(Information provided):
• • • •

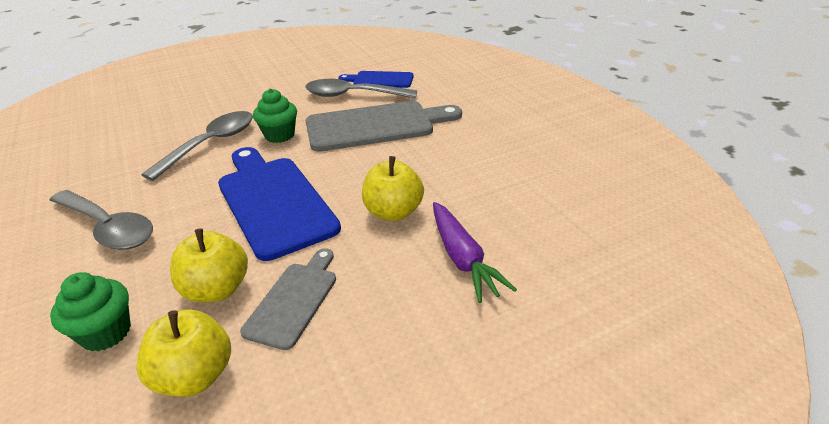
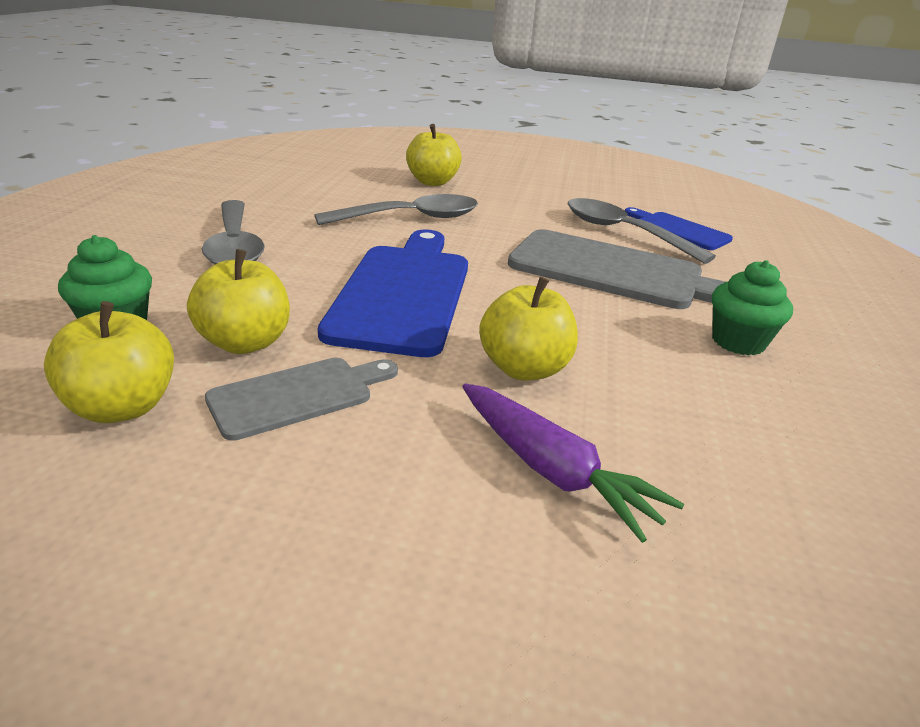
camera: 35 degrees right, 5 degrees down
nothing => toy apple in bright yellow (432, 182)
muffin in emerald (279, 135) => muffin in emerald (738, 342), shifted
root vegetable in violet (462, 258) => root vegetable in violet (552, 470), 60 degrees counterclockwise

• • • •

(What the task asks): What you hand back should match the listing exactly, except that no pictures appear.

(Response below):
camera: 35 degrees right, 5 degrees down
nothing => toy apple in bright yellow (432, 182)
muffin in emerald (279, 135) => muffin in emerald (738, 342), shifted
root vegetable in violet (462, 258) => root vegetable in violet (552, 470), 60 degrees counterclockwise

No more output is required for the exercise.